* _Activity_:
What is needed is an exact reproduction of the lines from the one that contains "45 degrees counterclockwise" through the end of the data, both included and nothing else, with pictures omitted.

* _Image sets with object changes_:
┄┄┄┄┄┄┄┄┄┄┄┄┄┄┄┄┄┄┄┄

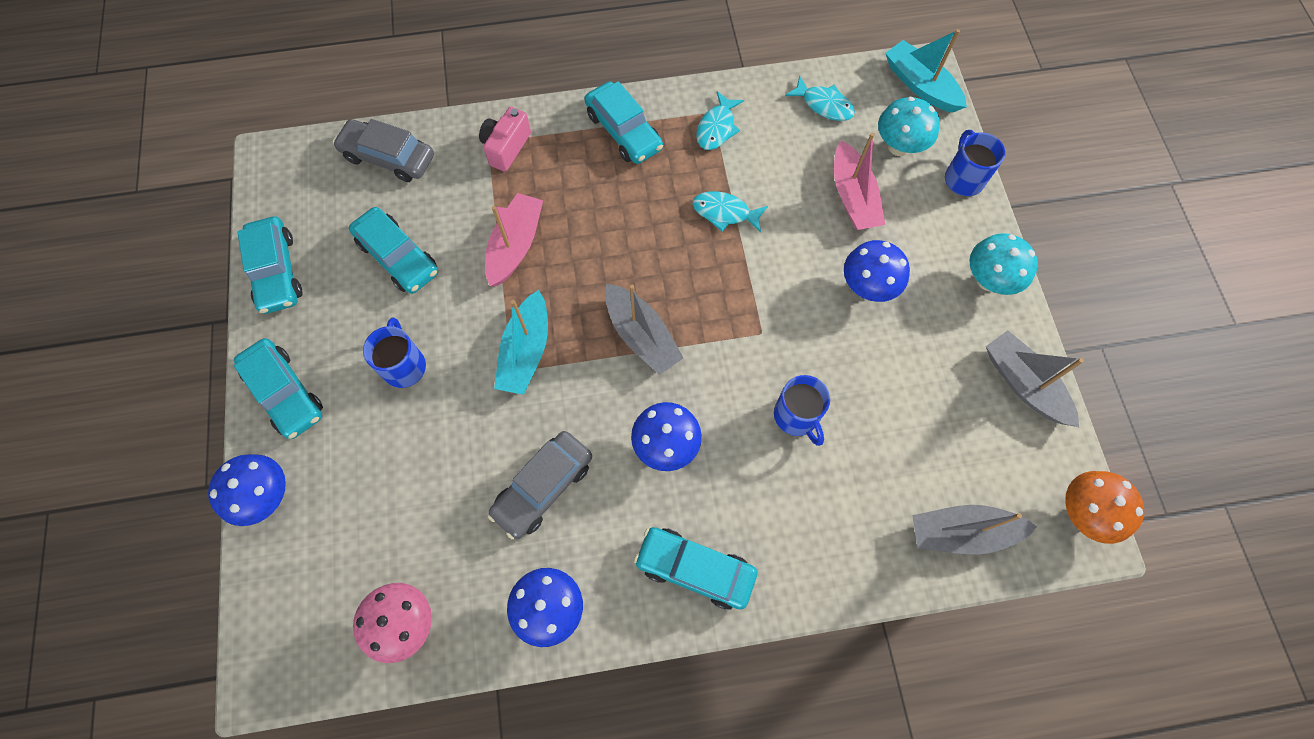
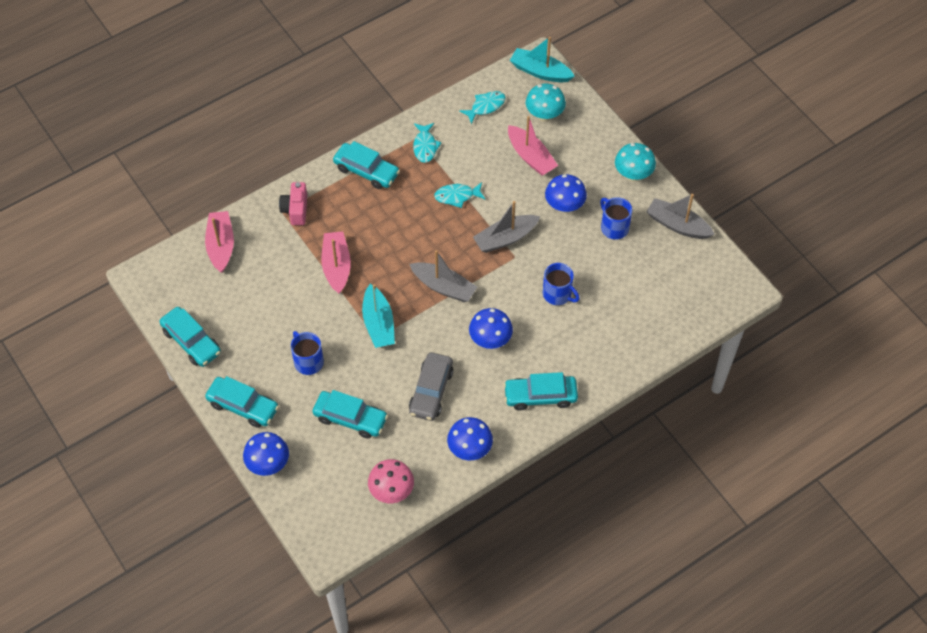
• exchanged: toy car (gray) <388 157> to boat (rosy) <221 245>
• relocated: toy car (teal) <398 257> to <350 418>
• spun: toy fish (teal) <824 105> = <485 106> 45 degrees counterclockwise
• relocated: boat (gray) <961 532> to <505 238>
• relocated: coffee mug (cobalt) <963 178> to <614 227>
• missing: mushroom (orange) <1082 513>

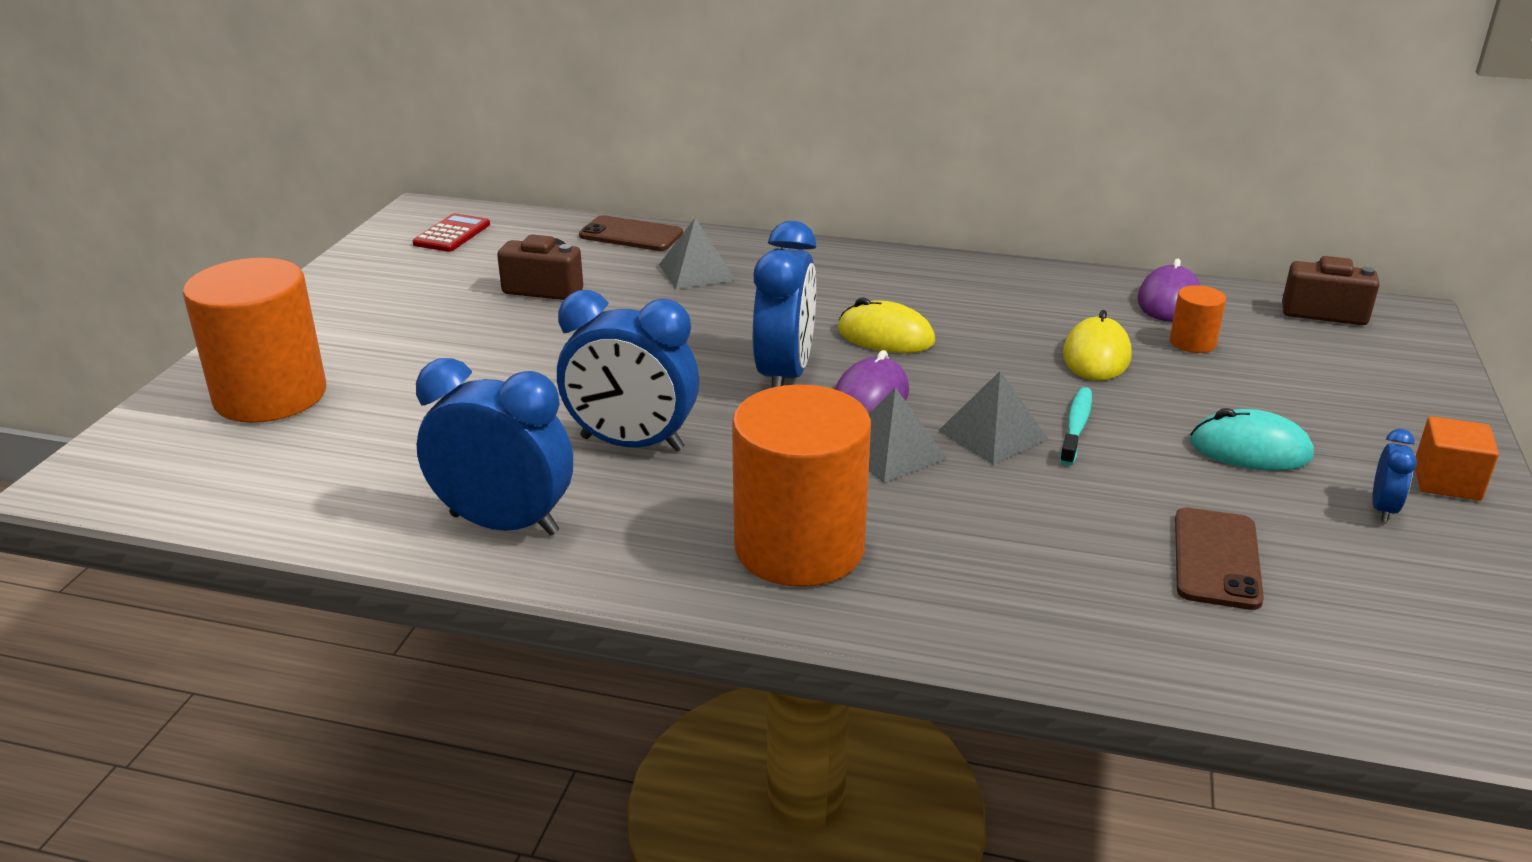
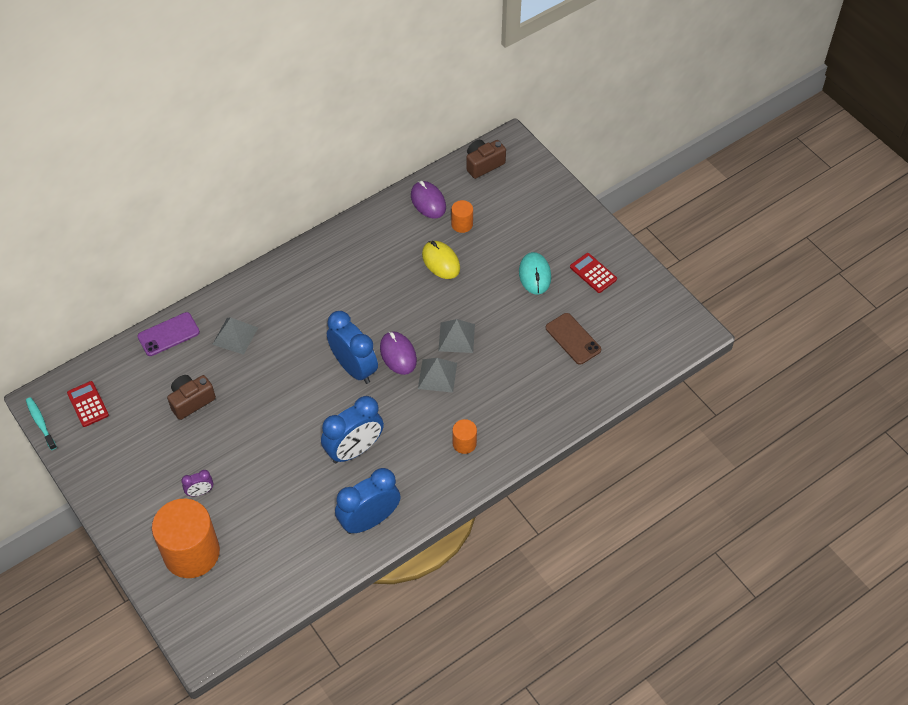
• relocated: toothbrush (teal) <1076 426> to <40 423>
• colour: phone (brown) <631 235> to phone (purple) <168 334>
• appeared: bedside clock (purple) <200 492>
• size: cylinder shape (orange) <799 547> = <464 443> x0.45
• spun: computer mouse (teal) <1250 450> = <535 275> 60 degrees counterclockwise
• exchanged: bedside clock (cobalt) <1383 509> to adding machine (crimson) <593 273>
• missing: computer mouse (bright yellow) <885 336>
• missing: solid cube (orange) <1446 482>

┄┄┄┄┄┄┄┄┄┄┄┄┄┄┄┄┄┄┄┄

* _Your response_:
• spun: toy fish (teal) <824 105> = <485 106> 45 degrees counterclockwise
• relocated: boat (gray) <961 532> to <505 238>
• relocated: coffee mug (cobalt) <963 178> to <614 227>
• missing: mushroom (orange) <1082 513>

• relocated: toothbrush (teal) <1076 426> to <40 423>
• colour: phone (brown) <631 235> to phone (purple) <168 334>
• appeared: bedside clock (purple) <200 492>
• size: cylinder shape (orange) <799 547> = <464 443> x0.45
• spun: computer mouse (teal) <1250 450> = <535 275> 60 degrees counterclockwise
• exchanged: bedside clock (cobalt) <1383 509> to adding machine (crimson) <593 273>
• missing: computer mouse (bright yellow) <885 336>
• missing: solid cube (orange) <1446 482>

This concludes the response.